• [Given exercise]:
Quote word for word every line from the start of the entries through the line that contains "black line: moved 2 px right", including both.

• [Entries provided]:
──────────
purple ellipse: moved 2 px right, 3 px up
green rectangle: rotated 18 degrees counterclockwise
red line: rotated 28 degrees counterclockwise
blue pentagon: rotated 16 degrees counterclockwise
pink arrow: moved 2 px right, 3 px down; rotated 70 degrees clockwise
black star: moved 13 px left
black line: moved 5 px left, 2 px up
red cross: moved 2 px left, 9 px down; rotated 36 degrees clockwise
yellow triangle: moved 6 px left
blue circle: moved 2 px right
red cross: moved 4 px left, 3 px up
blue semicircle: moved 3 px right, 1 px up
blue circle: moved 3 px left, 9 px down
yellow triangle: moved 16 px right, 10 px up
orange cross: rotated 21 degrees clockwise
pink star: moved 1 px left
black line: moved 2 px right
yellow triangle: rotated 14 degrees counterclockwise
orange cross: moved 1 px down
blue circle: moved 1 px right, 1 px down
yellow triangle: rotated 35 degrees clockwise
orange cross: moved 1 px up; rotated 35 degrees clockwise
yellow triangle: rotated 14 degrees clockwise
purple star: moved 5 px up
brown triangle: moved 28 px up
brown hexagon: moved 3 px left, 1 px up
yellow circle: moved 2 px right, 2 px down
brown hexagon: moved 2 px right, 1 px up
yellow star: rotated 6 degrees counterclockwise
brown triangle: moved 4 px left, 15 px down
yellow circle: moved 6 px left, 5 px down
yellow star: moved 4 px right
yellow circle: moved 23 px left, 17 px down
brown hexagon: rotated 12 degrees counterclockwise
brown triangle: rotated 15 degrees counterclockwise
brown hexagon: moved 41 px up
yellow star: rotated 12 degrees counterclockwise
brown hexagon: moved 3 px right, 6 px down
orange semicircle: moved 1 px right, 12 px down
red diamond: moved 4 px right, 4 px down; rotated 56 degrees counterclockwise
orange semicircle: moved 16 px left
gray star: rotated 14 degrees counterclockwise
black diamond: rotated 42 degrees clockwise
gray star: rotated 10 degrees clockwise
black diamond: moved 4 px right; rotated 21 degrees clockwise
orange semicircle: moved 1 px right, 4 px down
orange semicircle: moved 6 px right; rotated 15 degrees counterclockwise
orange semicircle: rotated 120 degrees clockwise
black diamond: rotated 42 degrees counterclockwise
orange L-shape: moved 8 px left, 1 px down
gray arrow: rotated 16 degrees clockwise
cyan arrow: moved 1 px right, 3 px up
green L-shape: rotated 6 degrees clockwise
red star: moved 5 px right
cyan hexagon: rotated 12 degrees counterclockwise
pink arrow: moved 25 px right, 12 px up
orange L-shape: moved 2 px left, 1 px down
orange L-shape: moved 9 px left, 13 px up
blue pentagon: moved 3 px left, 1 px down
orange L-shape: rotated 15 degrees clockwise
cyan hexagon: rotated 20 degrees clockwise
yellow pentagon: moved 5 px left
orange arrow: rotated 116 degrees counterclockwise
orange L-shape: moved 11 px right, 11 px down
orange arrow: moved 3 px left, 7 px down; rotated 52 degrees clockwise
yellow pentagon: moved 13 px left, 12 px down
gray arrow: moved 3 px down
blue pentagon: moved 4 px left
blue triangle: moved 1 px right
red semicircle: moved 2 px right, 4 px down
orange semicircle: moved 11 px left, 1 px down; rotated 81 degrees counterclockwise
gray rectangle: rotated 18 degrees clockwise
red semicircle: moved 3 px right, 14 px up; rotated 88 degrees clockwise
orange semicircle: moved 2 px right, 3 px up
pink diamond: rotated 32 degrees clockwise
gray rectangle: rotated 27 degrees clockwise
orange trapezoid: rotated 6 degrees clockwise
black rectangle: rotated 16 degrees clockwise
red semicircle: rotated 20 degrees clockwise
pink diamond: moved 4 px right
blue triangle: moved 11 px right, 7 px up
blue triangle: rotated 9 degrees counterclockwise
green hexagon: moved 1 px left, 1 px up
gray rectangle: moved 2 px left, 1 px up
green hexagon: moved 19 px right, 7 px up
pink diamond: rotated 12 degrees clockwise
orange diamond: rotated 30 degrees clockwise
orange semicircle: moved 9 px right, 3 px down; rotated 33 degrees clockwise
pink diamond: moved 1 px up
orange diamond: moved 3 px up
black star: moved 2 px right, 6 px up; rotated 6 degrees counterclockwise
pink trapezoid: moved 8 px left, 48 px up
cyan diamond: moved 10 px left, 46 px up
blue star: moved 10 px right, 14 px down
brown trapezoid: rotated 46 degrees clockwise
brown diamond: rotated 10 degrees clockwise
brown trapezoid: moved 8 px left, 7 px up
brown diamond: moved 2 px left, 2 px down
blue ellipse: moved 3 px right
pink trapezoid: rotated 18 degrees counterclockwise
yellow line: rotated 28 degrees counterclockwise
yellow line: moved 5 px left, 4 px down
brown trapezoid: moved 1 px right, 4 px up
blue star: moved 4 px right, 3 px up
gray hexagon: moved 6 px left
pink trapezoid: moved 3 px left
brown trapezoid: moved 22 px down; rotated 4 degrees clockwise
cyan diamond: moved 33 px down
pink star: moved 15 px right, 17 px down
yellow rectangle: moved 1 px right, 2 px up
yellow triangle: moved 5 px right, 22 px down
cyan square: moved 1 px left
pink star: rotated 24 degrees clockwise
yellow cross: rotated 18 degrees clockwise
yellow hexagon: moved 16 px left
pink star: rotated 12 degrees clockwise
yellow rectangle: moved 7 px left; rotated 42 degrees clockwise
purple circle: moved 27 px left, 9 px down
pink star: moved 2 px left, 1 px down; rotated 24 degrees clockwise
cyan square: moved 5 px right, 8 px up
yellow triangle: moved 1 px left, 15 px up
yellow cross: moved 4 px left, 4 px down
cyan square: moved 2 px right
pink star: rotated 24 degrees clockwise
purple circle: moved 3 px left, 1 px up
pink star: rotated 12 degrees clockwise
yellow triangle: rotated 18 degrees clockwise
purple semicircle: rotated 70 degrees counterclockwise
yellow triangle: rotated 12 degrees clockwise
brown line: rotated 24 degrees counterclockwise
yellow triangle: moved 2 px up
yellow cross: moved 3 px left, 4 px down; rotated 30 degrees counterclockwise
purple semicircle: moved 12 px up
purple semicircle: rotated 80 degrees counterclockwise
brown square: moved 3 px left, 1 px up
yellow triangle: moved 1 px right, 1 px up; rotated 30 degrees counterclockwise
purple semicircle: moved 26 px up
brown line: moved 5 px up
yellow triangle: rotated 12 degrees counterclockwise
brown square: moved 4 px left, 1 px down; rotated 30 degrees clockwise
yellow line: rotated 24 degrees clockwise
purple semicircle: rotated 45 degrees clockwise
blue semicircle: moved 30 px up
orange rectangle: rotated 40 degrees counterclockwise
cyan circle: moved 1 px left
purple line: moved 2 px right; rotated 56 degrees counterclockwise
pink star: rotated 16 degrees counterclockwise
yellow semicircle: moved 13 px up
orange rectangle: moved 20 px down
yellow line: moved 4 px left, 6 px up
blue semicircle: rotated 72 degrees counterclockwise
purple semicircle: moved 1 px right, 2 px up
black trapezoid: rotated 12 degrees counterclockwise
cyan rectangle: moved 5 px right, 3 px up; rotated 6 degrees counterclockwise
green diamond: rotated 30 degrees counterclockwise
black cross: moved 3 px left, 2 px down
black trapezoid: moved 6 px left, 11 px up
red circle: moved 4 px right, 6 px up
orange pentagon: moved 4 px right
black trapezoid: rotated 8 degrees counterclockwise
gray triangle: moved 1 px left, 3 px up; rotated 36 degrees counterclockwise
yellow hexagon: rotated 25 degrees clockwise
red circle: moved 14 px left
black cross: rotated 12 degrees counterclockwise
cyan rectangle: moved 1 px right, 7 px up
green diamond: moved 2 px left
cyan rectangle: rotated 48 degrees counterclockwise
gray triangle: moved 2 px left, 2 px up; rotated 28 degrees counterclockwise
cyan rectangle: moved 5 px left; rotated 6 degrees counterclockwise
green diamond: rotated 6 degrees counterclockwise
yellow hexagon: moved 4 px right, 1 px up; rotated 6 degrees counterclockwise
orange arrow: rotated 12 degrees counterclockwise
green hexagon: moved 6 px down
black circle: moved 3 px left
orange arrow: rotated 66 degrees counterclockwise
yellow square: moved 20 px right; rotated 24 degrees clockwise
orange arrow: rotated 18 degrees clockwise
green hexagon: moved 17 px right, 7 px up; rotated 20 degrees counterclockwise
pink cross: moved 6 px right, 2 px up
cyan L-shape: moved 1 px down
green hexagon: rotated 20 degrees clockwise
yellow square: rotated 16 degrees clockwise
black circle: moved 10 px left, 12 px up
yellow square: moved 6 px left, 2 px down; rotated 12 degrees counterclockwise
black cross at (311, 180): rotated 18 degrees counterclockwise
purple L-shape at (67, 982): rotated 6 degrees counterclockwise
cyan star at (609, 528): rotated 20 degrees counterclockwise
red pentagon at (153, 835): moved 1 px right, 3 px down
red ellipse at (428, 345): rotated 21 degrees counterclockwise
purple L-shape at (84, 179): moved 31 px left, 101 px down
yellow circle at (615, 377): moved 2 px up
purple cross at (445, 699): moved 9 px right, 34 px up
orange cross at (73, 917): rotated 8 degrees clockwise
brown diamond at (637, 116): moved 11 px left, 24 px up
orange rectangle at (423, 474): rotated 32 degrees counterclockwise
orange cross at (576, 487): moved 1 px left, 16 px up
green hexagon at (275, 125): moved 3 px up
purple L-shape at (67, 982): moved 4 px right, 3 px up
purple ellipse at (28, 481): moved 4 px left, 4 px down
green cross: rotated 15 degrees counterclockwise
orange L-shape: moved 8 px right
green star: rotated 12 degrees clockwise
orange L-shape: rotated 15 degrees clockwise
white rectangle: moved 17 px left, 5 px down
──────────
• [Task result]:
purple ellipse: moved 2 px right, 3 px up
green rectangle: rotated 18 degrees counterclockwise
red line: rotated 28 degrees counterclockwise
blue pentagon: rotated 16 degrees counterclockwise
pink arrow: moved 2 px right, 3 px down; rotated 70 degrees clockwise
black star: moved 13 px left
black line: moved 5 px left, 2 px up
red cross: moved 2 px left, 9 px down; rotated 36 degrees clockwise
yellow triangle: moved 6 px left
blue circle: moved 2 px right
red cross: moved 4 px left, 3 px up
blue semicircle: moved 3 px right, 1 px up
blue circle: moved 3 px left, 9 px down
yellow triangle: moved 16 px right, 10 px up
orange cross: rotated 21 degrees clockwise
pink star: moved 1 px left
black line: moved 2 px right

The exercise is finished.